Exercise.
Transcribe word for word the section of the records below that opens with the line containing "R12: 3.3k (FB2, OUT) -> none" and closes with the line containing "U3 pin OUT: none -> SIG"; drop every picture.
▬▬▬▬▬▬▬▬▬▬
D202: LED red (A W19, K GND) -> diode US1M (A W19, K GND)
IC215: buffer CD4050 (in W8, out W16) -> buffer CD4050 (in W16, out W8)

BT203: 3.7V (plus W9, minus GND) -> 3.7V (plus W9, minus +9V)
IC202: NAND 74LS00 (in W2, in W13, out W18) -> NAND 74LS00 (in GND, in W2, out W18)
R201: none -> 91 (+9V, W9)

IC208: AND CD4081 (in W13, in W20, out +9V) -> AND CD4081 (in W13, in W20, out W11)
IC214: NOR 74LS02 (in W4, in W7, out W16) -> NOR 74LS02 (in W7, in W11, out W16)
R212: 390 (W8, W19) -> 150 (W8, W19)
▬▬▬▬▬▬▬▬▬▬
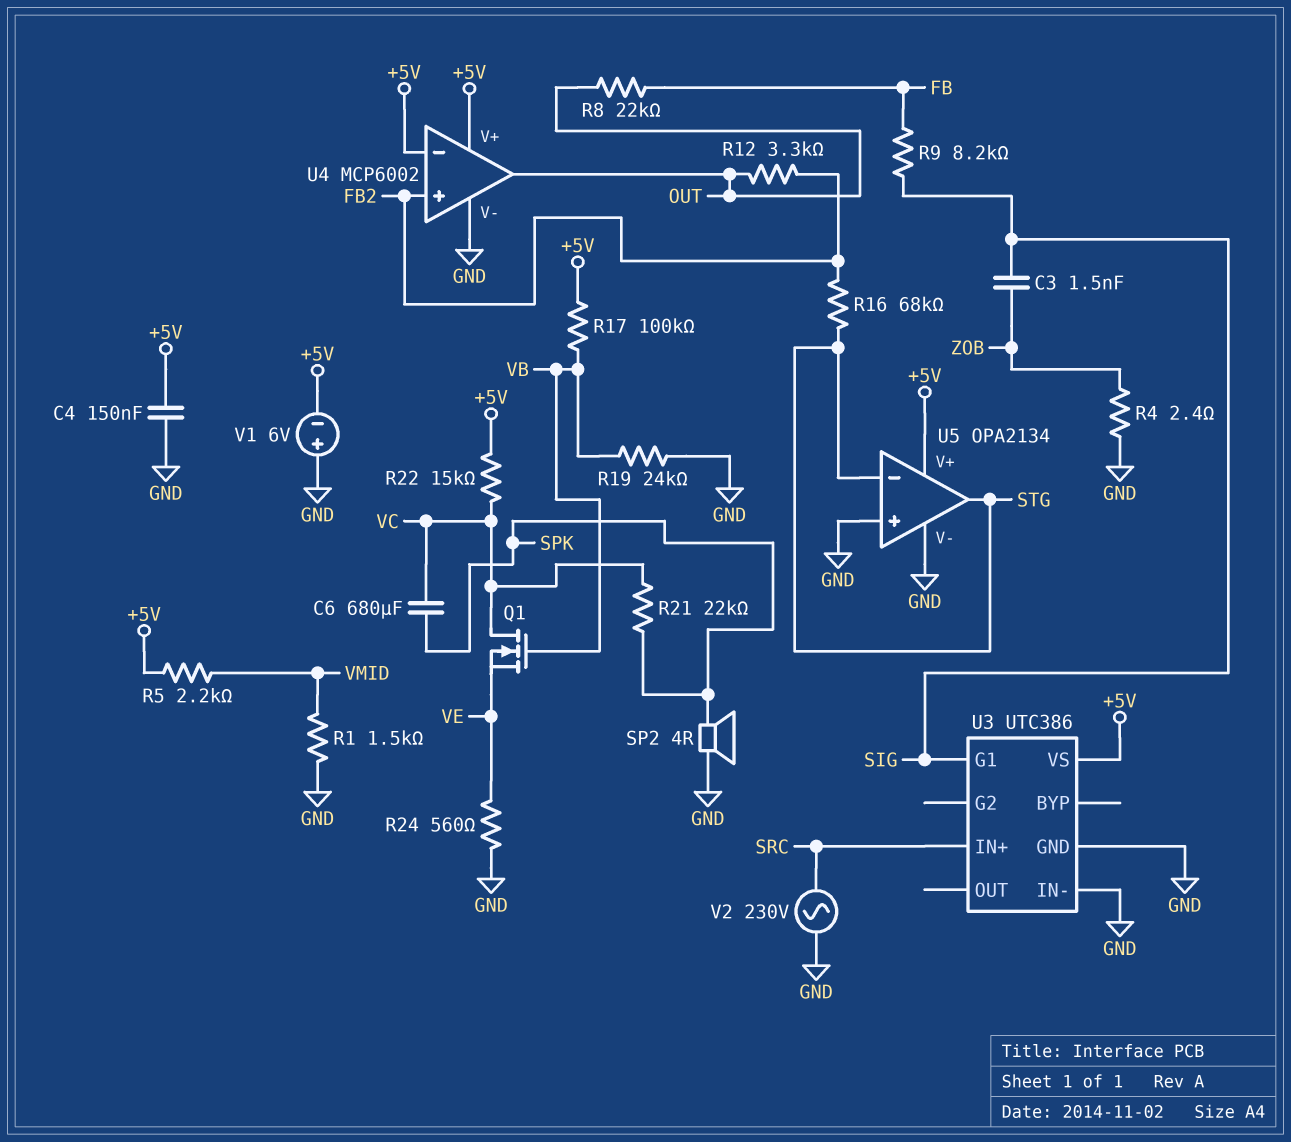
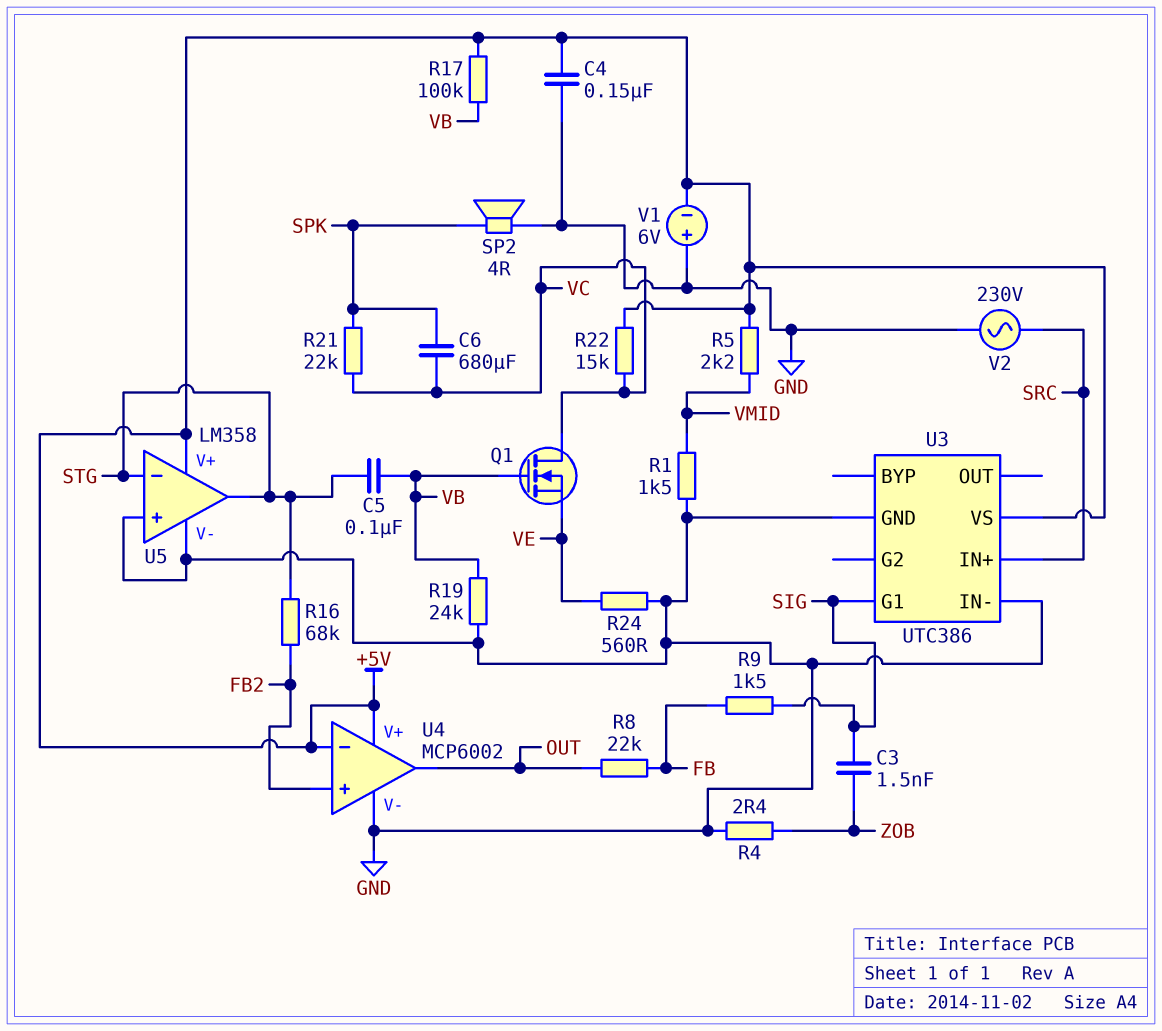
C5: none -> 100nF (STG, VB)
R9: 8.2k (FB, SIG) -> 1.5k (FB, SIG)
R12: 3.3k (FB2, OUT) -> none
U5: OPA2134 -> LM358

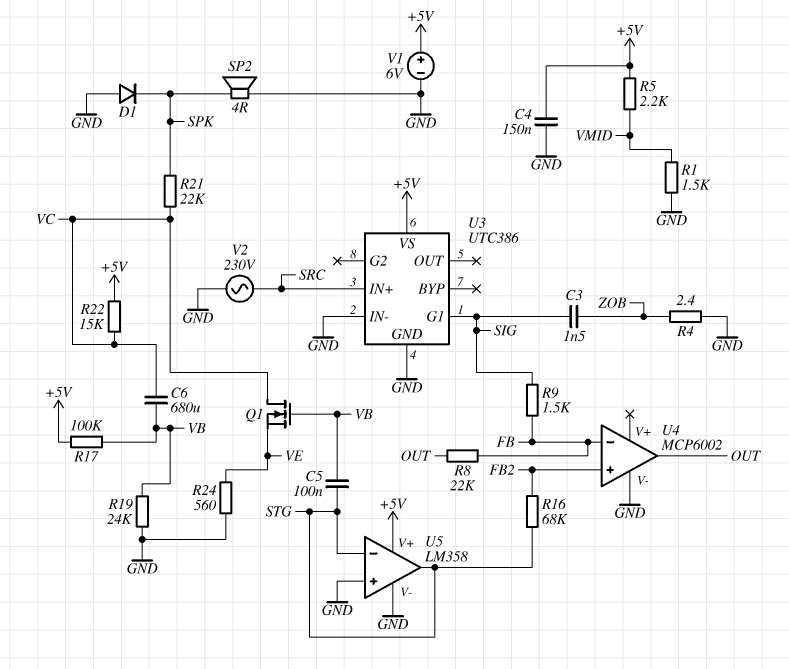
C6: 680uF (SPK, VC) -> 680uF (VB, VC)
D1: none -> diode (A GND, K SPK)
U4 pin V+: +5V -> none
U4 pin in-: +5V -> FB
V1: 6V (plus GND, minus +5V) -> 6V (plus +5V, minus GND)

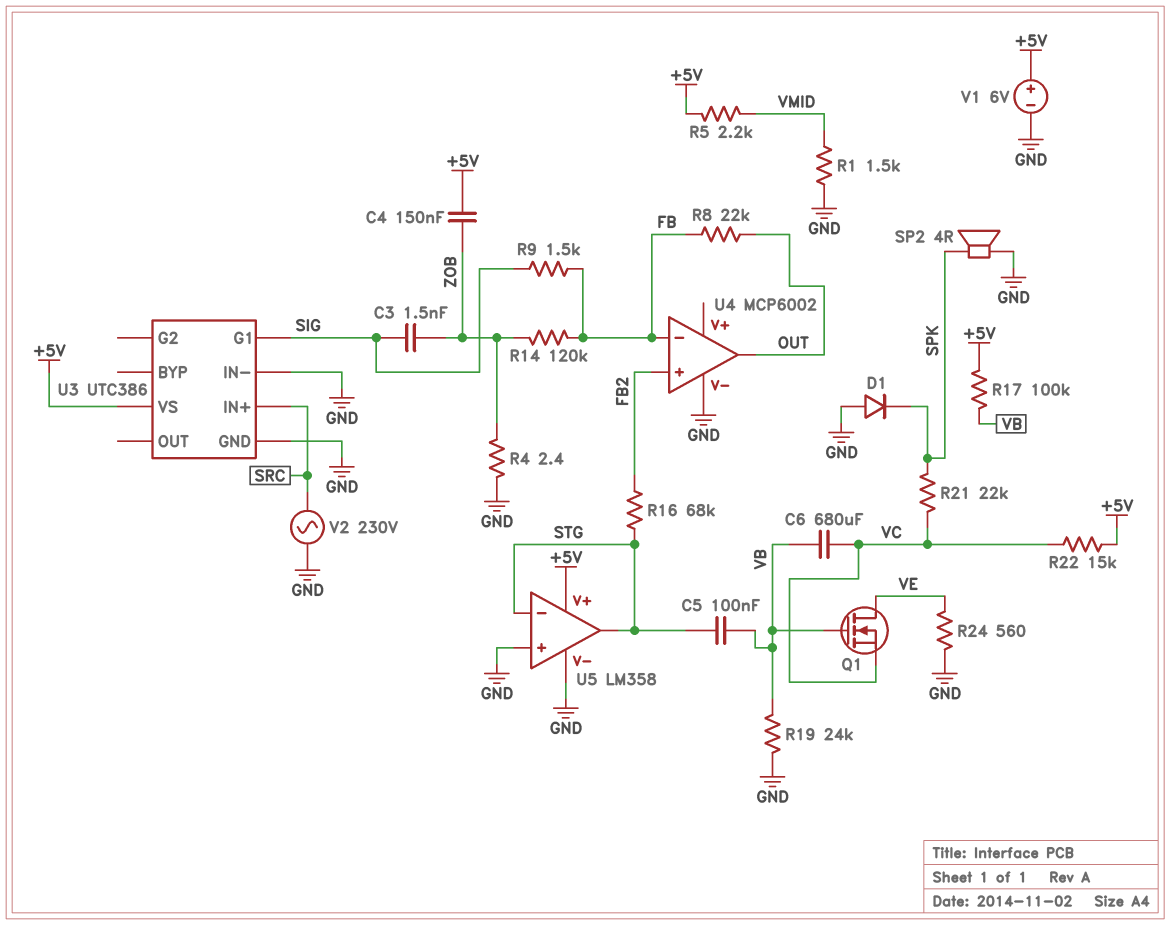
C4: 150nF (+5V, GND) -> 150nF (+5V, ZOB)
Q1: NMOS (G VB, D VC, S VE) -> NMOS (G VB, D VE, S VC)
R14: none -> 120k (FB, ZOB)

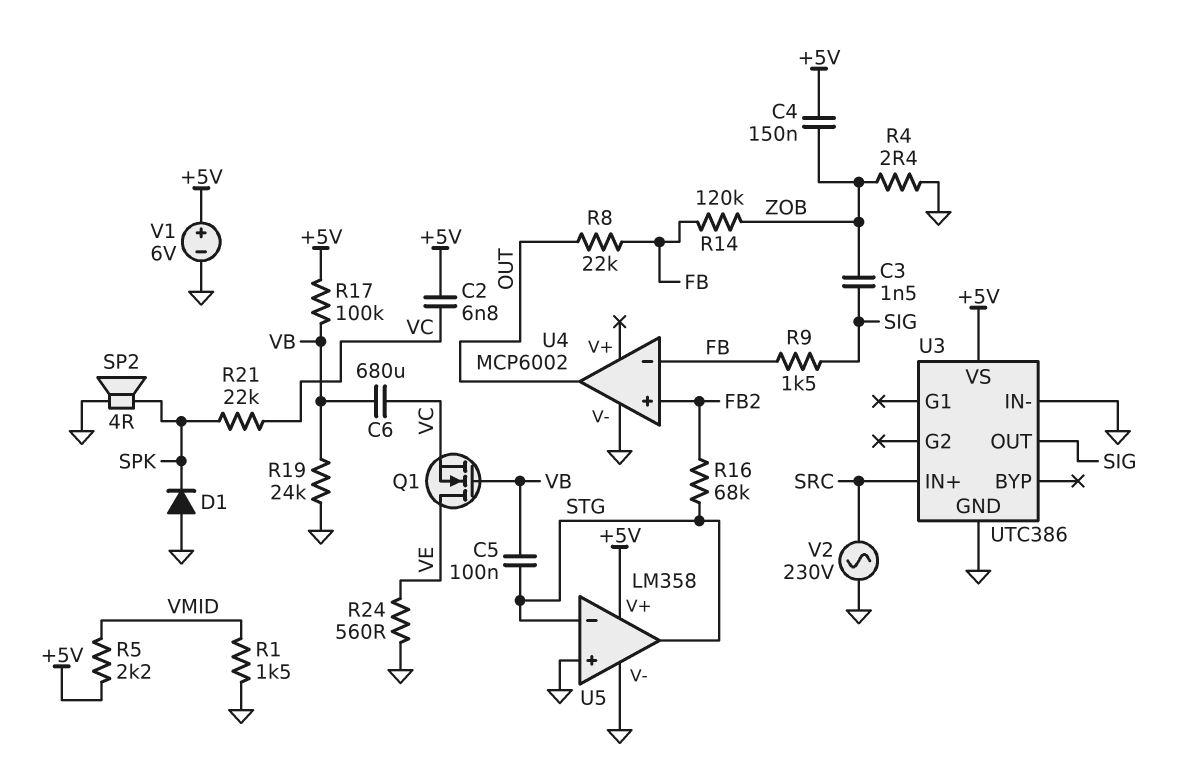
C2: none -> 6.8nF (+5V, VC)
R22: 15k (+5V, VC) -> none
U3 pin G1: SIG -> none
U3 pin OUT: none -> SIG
▬▬▬▬▬▬▬▬▬▬
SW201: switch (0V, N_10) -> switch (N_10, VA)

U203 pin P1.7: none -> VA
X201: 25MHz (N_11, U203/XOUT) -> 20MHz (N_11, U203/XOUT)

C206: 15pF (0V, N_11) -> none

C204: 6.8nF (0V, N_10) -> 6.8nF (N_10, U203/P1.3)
▬▬▬▬▬▬▬▬▬▬
Exercise answer.
R12: 3.3k (FB2, OUT) -> none
U5: OPA2134 -> LM358

C6: 680uF (SPK, VC) -> 680uF (VB, VC)
D1: none -> diode (A GND, K SPK)
U4 pin V+: +5V -> none
U4 pin in-: +5V -> FB
V1: 6V (plus GND, minus +5V) -> 6V (plus +5V, minus GND)

C4: 150nF (+5V, GND) -> 150nF (+5V, ZOB)
Q1: NMOS (G VB, D VC, S VE) -> NMOS (G VB, D VE, S VC)
R14: none -> 120k (FB, ZOB)

C2: none -> 6.8nF (+5V, VC)
R22: 15k (+5V, VC) -> none
U3 pin G1: SIG -> none
U3 pin OUT: none -> SIG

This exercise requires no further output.